• [Data extracts]
....

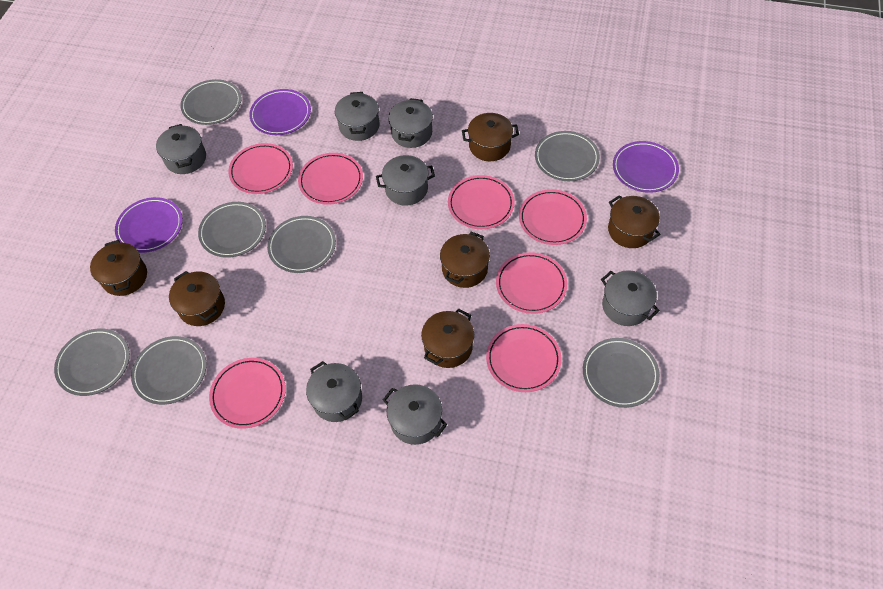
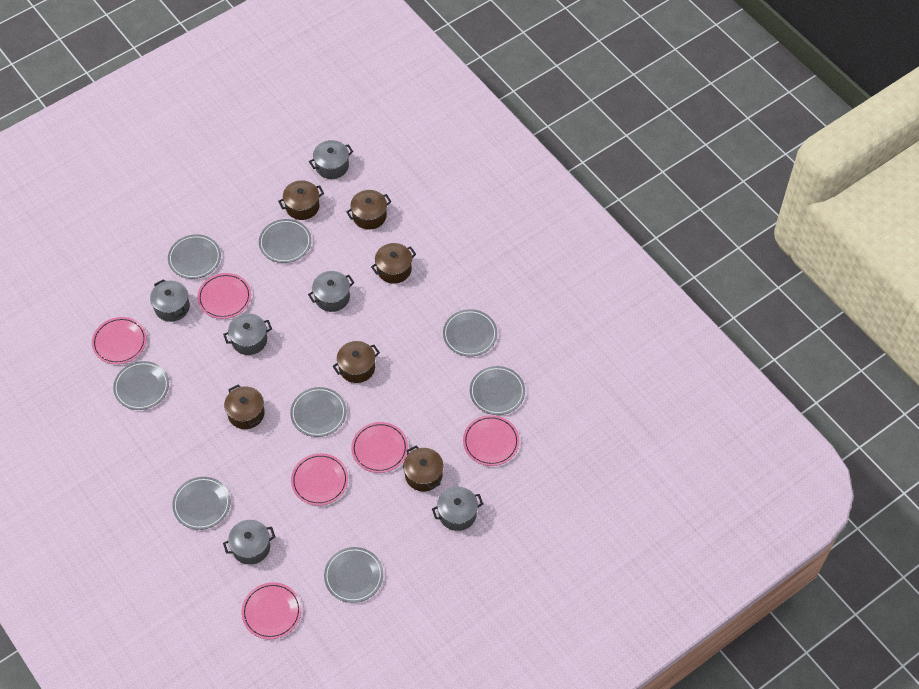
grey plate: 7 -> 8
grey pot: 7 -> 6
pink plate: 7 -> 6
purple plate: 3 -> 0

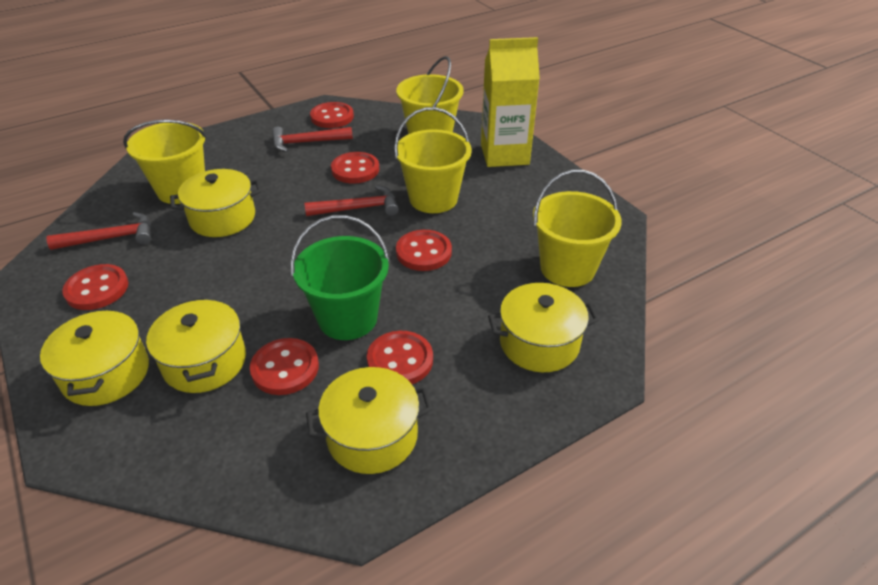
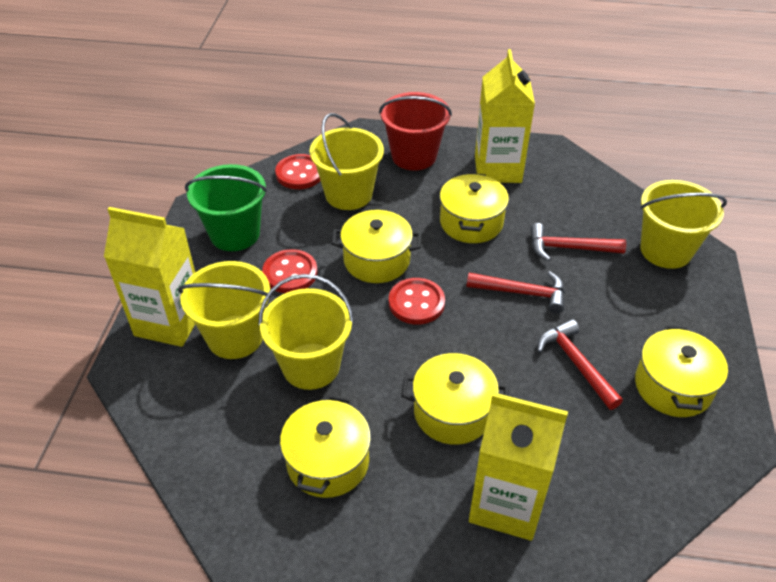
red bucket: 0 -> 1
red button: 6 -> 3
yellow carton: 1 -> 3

....

• [What you should do] Repeat the whole of the material above exactly, but keep the pictures out.

• [Solution to this problem]
grey plate: 7 -> 8
grey pot: 7 -> 6
pink plate: 7 -> 6
purple plate: 3 -> 0

red bucket: 0 -> 1
red button: 6 -> 3
yellow carton: 1 -> 3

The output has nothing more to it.